> [PROVIDED MATERIAL]

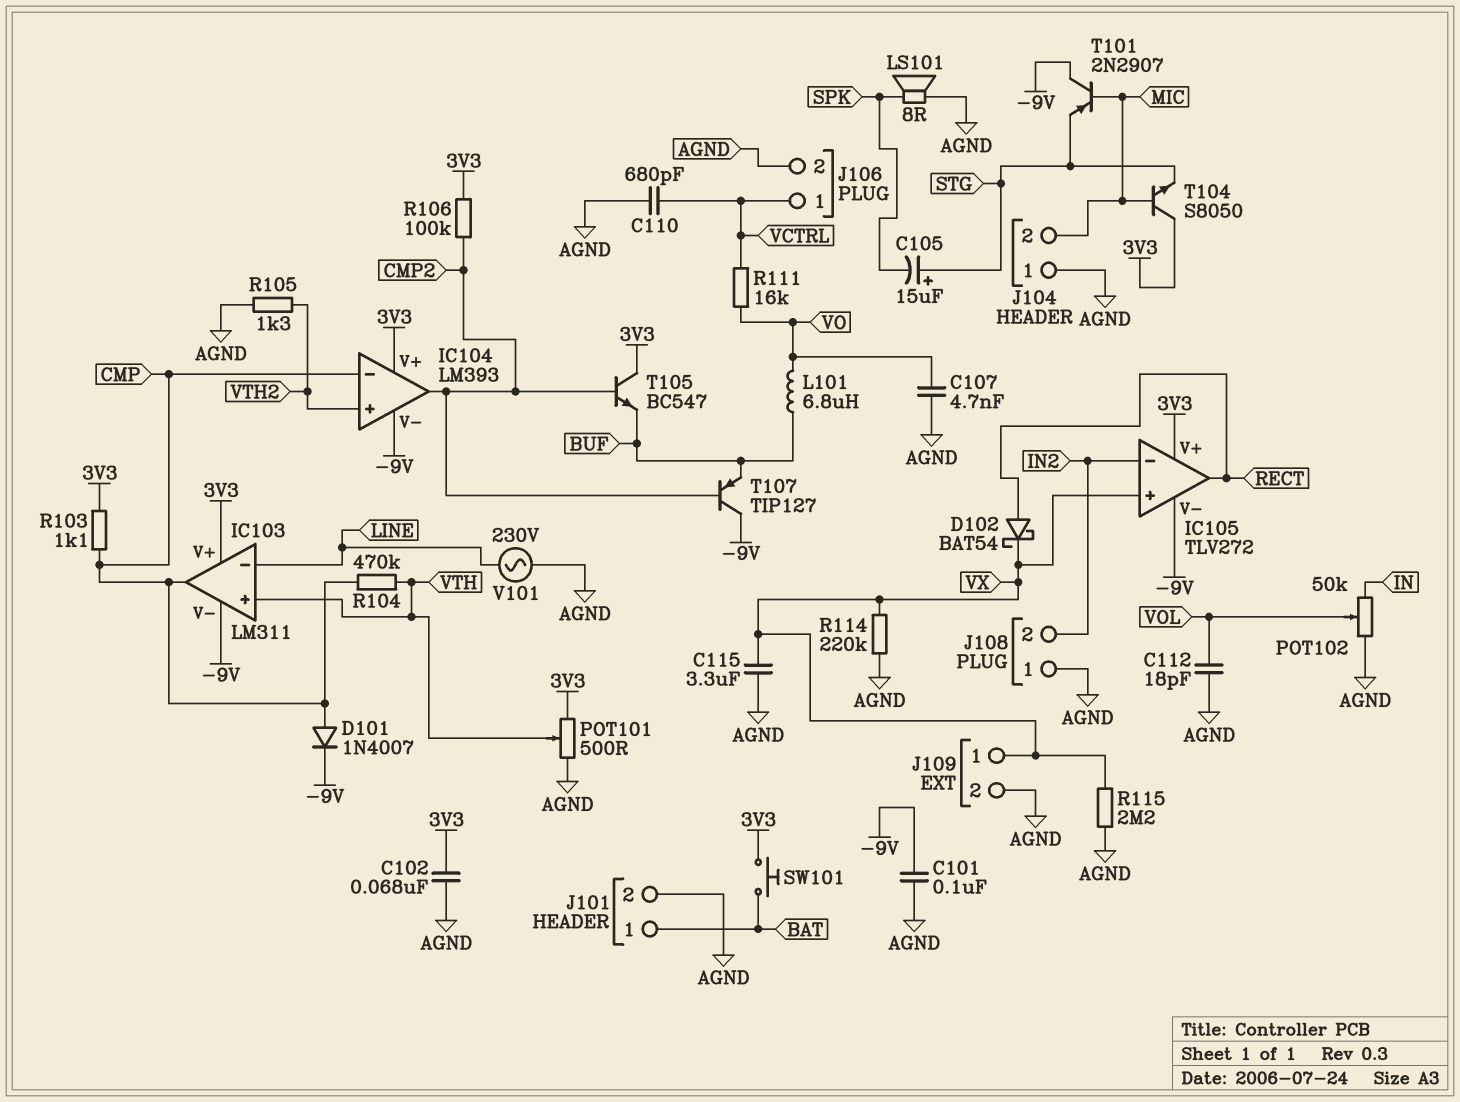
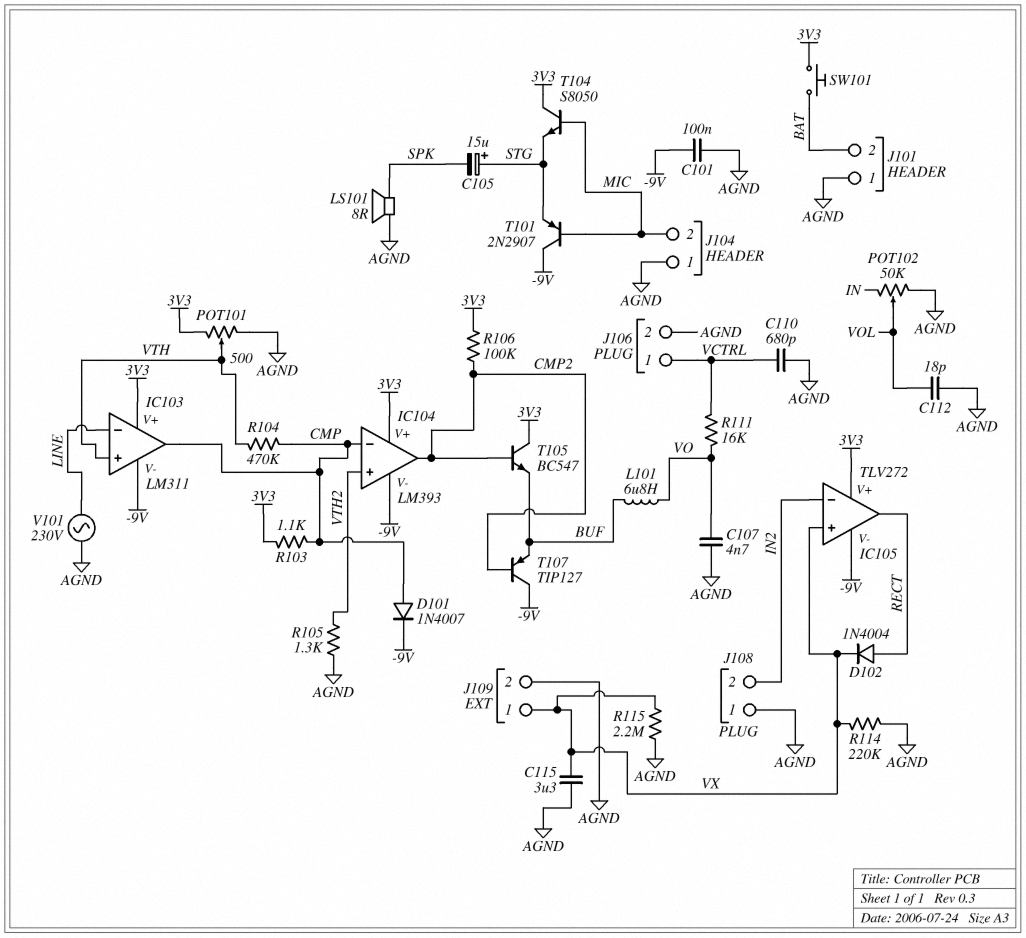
C102: 68nF (3V3, AGND) -> none
D102: schottky BAT54 (A RECT, K VX) -> diode 1N4004 (A RECT, K VX)
J101 pin 1: BAT -> AGND
J101 pin 2: AGND -> BAT

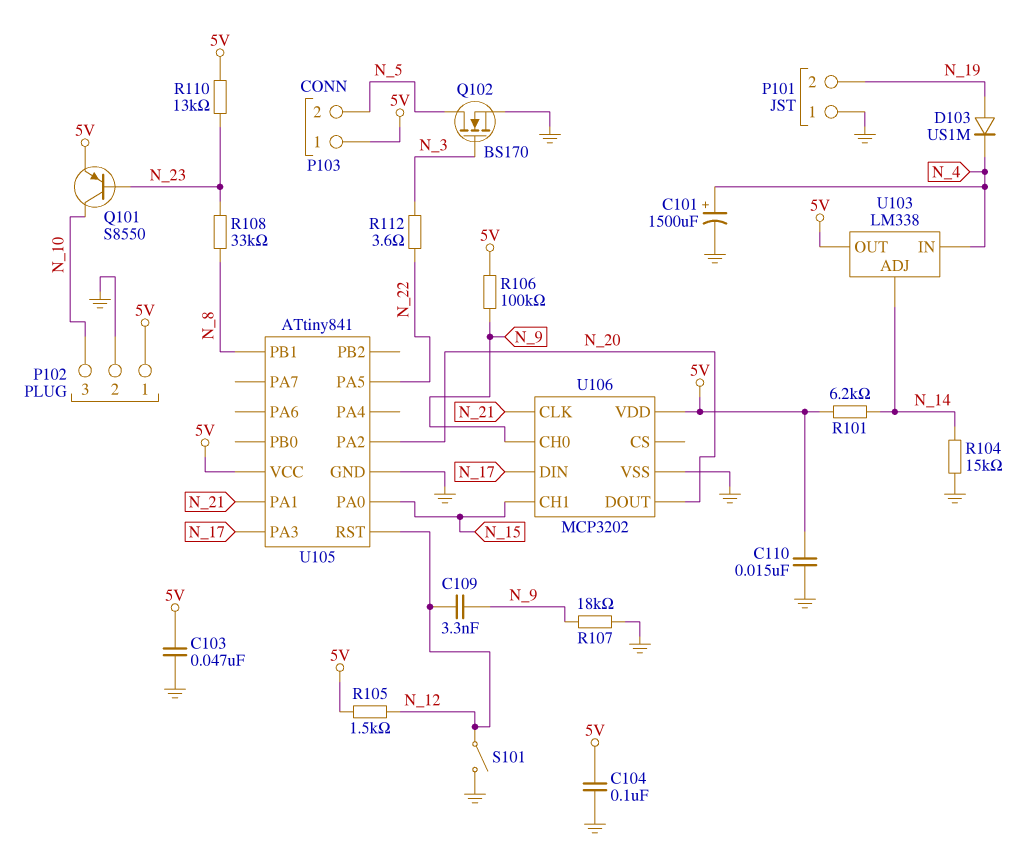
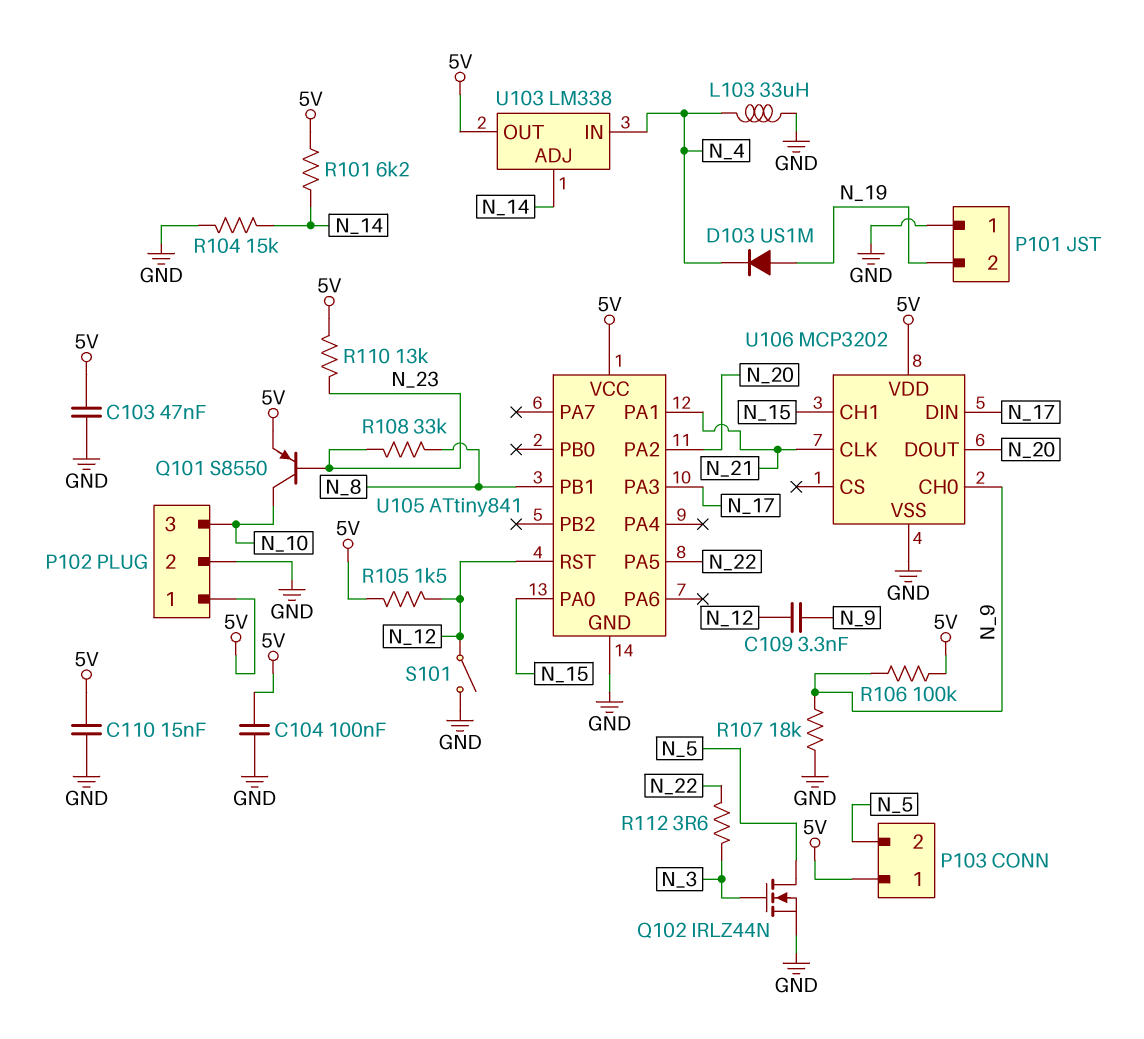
C101: 1500uF (plus N_4, minus GND) -> none
L103: none -> 33uH (GND, N_4)
Q102: NMOS BS170 (G N_3, D N_5, S GND) -> NMOS IRLZ44N (G N_3, D N_5, S GND)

> [TASK REQUIREMENTS] Each line above should be written out again unchanged; no images are to be carried over.

> [EXERCISE RESPONSE]
C102: 68nF (3V3, AGND) -> none
D102: schottky BAT54 (A RECT, K VX) -> diode 1N4004 (A RECT, K VX)
J101 pin 1: BAT -> AGND
J101 pin 2: AGND -> BAT

C101: 1500uF (plus N_4, minus GND) -> none
L103: none -> 33uH (GND, N_4)
Q102: NMOS BS170 (G N_3, D N_5, S GND) -> NMOS IRLZ44N (G N_3, D N_5, S GND)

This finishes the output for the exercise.